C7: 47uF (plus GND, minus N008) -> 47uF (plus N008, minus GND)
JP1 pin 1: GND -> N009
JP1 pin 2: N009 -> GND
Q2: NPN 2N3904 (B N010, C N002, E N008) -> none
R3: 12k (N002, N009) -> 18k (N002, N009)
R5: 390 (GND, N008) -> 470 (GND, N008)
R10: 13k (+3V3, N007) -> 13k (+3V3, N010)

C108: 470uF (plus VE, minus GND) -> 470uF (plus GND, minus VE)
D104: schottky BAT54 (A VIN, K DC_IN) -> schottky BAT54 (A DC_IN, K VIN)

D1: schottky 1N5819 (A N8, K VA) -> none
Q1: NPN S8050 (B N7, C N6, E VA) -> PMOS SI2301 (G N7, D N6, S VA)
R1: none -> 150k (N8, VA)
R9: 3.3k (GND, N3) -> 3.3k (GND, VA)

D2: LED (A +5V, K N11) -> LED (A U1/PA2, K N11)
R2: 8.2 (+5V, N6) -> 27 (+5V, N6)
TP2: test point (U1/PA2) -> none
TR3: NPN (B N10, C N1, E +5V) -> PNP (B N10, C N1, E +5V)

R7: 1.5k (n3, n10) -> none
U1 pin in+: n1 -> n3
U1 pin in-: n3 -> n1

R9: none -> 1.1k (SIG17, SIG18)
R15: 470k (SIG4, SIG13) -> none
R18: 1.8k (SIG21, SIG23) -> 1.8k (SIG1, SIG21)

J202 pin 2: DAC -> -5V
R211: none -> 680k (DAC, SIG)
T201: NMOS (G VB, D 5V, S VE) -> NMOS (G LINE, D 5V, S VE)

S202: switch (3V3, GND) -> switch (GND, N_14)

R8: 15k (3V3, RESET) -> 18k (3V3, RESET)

_ _ _ _ _

### Aim of the exercise
The full listing should be restated word for word.

### Your response
C7: 47uF (plus GND, minus N008) -> 47uF (plus N008, minus GND)
JP1 pin 1: GND -> N009
JP1 pin 2: N009 -> GND
Q2: NPN 2N3904 (B N010, C N002, E N008) -> none
R3: 12k (N002, N009) -> 18k (N002, N009)
R5: 390 (GND, N008) -> 470 (GND, N008)
R10: 13k (+3V3, N007) -> 13k (+3V3, N010)

C108: 470uF (plus VE, minus GND) -> 470uF (plus GND, minus VE)
D104: schottky BAT54 (A VIN, K DC_IN) -> schottky BAT54 (A DC_IN, K VIN)

D1: schottky 1N5819 (A N8, K VA) -> none
Q1: NPN S8050 (B N7, C N6, E VA) -> PMOS SI2301 (G N7, D N6, S VA)
R1: none -> 150k (N8, VA)
R9: 3.3k (GND, N3) -> 3.3k (GND, VA)

D2: LED (A +5V, K N11) -> LED (A U1/PA2, K N11)
R2: 8.2 (+5V, N6) -> 27 (+5V, N6)
TP2: test point (U1/PA2) -> none
TR3: NPN (B N10, C N1, E +5V) -> PNP (B N10, C N1, E +5V)

R7: 1.5k (n3, n10) -> none
U1 pin in+: n1 -> n3
U1 pin in-: n3 -> n1

R9: none -> 1.1k (SIG17, SIG18)
R15: 470k (SIG4, SIG13) -> none
R18: 1.8k (SIG21, SIG23) -> 1.8k (SIG1, SIG21)

J202 pin 2: DAC -> -5V
R211: none -> 680k (DAC, SIG)
T201: NMOS (G VB, D 5V, S VE) -> NMOS (G LINE, D 5V, S VE)

S202: switch (3V3, GND) -> switch (GND, N_14)

R8: 15k (3V3, RESET) -> 18k (3V3, RESET)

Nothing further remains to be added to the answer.